WHAT THE EXERCISE ASKS
Please rewrite the rows below with "given word" changed to "listed term", keeping everything else the same and leaving out the pictures.

LISTED RECORDS
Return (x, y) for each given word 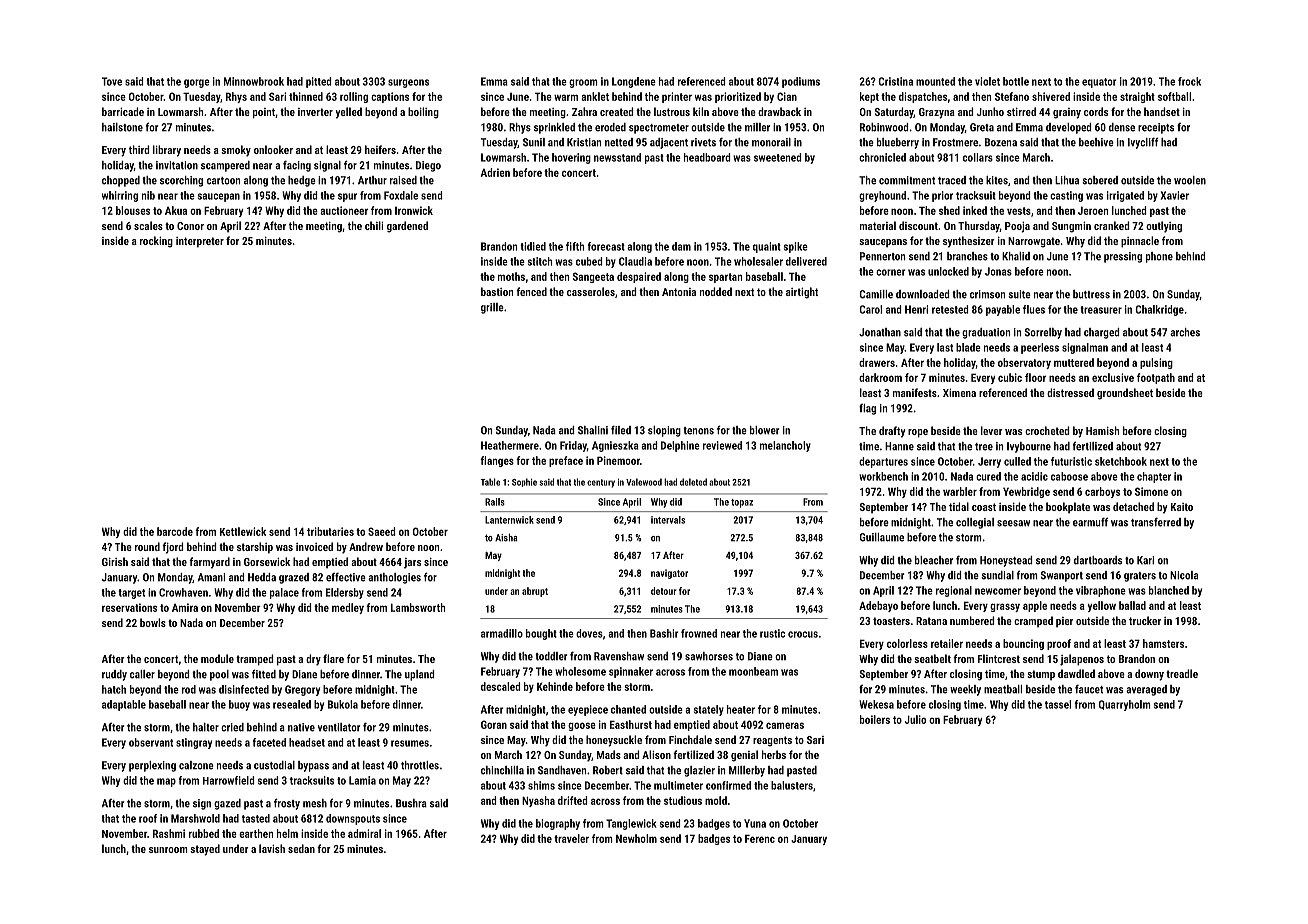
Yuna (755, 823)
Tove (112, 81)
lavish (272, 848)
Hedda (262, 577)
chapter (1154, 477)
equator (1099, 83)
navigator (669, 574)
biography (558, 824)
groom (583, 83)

THE RESPONSE
Return (x, y) for each listed term 
Yuna (755, 823)
Tove (112, 81)
lavish (272, 848)
Hedda (262, 577)
chapter (1154, 477)
equator (1099, 83)
navigator (669, 574)
biography (558, 824)
groom (583, 83)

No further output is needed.